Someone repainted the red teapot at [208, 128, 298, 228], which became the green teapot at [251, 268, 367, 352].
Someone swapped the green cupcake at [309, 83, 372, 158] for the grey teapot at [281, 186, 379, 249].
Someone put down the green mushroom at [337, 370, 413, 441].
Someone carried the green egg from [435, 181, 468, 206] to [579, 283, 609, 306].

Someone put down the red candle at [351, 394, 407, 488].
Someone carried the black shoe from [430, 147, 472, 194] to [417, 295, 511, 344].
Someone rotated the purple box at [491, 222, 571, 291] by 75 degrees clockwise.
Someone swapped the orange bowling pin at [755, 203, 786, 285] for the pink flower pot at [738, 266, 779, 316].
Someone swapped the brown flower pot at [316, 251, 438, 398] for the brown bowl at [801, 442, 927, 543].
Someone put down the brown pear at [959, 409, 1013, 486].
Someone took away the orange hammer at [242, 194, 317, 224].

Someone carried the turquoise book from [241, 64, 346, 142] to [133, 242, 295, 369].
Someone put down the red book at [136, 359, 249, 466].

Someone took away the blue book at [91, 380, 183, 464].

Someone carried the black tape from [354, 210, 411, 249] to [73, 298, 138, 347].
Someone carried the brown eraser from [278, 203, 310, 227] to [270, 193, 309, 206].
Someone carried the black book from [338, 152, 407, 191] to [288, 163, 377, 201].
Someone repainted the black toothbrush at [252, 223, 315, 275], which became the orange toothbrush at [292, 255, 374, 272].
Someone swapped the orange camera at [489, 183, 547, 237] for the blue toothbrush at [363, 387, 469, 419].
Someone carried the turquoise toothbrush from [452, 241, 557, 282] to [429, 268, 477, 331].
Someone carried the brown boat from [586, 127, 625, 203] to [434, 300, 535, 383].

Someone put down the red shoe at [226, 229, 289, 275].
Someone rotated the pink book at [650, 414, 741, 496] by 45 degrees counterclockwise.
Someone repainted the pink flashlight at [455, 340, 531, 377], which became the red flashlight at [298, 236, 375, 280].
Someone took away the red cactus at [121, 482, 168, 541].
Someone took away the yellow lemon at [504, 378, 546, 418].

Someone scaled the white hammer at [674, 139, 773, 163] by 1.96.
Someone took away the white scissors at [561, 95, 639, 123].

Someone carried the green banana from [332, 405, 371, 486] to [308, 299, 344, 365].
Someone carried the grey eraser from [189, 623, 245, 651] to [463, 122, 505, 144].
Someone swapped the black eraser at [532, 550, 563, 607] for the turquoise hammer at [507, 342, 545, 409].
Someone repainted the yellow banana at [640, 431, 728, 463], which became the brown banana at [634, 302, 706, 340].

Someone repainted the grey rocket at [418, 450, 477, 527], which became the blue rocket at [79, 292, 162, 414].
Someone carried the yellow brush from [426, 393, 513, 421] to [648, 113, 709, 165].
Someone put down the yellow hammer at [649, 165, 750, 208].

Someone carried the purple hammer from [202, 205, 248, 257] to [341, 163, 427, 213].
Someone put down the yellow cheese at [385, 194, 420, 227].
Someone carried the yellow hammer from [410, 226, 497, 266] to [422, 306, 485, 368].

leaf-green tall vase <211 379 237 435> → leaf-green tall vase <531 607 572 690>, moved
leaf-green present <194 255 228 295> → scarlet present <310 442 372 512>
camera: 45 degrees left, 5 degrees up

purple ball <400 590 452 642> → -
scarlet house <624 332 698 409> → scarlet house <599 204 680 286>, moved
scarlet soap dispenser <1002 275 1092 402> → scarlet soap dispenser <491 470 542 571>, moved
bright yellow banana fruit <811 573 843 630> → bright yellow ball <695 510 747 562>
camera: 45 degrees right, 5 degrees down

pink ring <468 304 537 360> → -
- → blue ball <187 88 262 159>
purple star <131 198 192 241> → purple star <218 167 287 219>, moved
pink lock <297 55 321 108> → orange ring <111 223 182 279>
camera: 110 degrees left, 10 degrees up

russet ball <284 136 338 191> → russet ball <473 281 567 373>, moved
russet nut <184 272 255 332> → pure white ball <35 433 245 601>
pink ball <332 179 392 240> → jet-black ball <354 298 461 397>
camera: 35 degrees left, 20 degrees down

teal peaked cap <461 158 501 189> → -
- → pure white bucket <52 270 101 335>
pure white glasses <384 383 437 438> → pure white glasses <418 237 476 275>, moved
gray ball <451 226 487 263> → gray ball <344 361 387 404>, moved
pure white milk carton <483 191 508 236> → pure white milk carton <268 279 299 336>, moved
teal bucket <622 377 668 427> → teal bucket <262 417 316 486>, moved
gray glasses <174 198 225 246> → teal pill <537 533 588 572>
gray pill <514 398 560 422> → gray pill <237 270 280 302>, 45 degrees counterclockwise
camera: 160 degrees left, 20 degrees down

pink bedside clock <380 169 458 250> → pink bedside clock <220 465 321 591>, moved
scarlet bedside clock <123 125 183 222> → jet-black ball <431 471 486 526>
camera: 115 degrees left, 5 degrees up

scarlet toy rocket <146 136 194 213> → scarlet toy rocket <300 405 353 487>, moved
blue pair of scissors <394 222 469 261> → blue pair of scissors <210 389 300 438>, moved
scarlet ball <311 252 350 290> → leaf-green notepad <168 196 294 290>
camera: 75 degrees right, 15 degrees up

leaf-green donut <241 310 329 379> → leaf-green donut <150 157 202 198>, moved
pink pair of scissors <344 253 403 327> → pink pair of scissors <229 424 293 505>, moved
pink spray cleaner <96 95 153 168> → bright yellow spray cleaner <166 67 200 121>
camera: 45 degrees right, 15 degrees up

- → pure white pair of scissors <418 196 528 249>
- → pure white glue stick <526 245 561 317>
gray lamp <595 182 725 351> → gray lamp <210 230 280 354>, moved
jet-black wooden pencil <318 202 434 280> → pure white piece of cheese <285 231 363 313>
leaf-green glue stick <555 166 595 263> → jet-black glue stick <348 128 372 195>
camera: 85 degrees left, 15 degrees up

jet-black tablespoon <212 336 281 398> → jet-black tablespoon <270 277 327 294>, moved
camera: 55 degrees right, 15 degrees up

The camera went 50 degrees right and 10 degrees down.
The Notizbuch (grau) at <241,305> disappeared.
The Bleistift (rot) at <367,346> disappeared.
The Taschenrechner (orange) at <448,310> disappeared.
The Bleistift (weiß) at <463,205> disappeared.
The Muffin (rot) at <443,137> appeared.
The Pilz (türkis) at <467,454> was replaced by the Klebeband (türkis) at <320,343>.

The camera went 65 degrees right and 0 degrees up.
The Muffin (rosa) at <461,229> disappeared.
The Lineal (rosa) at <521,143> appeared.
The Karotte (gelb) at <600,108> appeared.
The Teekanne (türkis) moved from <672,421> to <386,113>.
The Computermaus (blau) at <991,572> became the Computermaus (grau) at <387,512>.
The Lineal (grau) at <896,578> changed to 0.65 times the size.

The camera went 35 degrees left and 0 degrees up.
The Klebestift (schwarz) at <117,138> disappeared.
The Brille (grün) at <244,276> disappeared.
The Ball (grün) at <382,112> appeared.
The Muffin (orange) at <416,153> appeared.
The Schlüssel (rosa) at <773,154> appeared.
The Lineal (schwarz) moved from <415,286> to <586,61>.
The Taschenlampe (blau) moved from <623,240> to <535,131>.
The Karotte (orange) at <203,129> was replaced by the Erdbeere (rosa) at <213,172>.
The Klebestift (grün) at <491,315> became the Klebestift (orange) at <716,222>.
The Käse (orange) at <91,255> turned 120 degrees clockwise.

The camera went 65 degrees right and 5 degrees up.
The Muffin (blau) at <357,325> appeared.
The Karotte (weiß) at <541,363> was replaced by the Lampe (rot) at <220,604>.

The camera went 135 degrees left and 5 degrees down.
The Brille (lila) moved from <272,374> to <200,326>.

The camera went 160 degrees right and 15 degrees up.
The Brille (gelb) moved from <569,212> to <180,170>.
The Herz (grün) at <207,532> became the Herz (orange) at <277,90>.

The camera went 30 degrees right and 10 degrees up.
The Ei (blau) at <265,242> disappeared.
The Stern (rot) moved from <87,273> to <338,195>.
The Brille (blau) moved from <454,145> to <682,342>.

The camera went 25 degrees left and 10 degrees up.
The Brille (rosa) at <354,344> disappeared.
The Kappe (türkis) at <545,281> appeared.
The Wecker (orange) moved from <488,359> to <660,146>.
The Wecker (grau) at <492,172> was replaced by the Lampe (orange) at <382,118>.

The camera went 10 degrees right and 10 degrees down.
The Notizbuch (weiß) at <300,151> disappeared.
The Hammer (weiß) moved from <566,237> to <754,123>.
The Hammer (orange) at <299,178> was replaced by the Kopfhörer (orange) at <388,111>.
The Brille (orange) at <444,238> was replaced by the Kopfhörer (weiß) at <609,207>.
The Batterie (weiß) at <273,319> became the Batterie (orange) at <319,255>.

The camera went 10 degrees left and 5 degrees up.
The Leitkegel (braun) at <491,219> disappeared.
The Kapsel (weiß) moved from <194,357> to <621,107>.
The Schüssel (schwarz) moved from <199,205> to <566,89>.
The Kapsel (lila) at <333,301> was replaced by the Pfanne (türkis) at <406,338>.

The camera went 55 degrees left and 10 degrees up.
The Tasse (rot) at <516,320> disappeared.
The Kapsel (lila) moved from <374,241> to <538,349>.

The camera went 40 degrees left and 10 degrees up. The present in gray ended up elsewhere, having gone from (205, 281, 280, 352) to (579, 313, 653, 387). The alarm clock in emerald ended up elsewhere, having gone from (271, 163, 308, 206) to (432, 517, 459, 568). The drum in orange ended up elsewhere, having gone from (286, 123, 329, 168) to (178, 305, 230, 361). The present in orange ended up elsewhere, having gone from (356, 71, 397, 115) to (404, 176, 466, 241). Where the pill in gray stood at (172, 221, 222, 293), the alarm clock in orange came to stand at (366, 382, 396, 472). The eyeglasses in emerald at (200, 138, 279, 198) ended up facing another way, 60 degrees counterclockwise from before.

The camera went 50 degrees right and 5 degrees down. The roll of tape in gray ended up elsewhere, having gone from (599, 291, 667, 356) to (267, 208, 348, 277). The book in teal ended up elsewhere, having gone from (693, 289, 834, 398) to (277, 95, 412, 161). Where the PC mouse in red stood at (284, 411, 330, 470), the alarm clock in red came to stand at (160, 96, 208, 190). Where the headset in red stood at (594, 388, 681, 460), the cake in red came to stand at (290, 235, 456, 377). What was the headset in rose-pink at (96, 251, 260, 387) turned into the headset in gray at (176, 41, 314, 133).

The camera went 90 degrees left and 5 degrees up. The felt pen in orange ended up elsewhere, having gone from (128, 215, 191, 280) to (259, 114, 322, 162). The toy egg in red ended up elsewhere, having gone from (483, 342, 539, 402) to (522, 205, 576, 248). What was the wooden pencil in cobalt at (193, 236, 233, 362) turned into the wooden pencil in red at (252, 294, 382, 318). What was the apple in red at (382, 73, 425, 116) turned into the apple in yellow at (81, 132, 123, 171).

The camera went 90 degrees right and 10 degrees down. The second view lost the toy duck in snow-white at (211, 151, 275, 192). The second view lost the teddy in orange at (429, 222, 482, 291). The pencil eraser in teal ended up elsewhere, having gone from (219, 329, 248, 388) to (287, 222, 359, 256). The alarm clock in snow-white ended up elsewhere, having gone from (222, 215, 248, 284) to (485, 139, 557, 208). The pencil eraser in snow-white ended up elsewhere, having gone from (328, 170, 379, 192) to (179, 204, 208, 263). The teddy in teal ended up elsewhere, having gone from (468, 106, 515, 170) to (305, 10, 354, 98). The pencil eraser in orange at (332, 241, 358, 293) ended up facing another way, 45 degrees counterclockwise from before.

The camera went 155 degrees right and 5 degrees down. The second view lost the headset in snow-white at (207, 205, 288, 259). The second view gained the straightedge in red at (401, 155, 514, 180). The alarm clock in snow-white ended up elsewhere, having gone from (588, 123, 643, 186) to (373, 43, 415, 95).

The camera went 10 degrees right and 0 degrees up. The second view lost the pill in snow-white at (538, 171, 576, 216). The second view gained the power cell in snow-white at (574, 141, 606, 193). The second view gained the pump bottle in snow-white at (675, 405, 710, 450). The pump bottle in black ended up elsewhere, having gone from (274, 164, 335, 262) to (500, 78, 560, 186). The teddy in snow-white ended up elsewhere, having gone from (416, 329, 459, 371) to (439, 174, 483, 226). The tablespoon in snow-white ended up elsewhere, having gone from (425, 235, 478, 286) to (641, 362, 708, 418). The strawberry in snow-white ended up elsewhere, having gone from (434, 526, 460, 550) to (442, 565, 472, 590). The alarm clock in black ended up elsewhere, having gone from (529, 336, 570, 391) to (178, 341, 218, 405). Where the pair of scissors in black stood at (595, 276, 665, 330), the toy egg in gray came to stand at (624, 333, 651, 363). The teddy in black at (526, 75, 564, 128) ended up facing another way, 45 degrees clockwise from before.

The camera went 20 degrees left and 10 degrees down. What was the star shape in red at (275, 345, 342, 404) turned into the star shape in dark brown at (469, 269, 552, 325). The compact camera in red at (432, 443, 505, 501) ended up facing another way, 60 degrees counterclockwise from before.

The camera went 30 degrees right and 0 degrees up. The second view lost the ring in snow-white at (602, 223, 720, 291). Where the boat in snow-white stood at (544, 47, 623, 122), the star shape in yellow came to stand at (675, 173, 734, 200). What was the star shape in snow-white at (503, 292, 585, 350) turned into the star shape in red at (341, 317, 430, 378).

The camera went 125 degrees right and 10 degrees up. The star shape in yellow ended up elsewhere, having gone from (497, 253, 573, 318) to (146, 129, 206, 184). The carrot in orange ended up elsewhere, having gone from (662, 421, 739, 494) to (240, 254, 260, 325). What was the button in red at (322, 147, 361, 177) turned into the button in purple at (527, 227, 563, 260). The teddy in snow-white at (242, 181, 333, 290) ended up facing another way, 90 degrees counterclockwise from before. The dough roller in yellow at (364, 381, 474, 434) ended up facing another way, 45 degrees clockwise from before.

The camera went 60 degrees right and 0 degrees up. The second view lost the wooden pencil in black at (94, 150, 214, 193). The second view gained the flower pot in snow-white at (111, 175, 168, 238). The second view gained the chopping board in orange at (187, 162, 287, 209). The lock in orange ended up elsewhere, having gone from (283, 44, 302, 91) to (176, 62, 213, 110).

# PROBLEM TO WORK ON
Look through the data above and return exactly the lines from the one that contains "The camera went 50 degrees right and 10" to the one that contains "The Muffin (rot) at <443,137> appeared.", inclusive, with nothing else.

# RESULT OF THE TASK
The camera went 50 degrees right and 10 degrees down.
The Notizbuch (grau) at <241,305> disappeared.
The Bleistift (rot) at <367,346> disappeared.
The Taschenrechner (orange) at <448,310> disappeared.
The Bleistift (weiß) at <463,205> disappeared.
The Muffin (rot) at <443,137> appeared.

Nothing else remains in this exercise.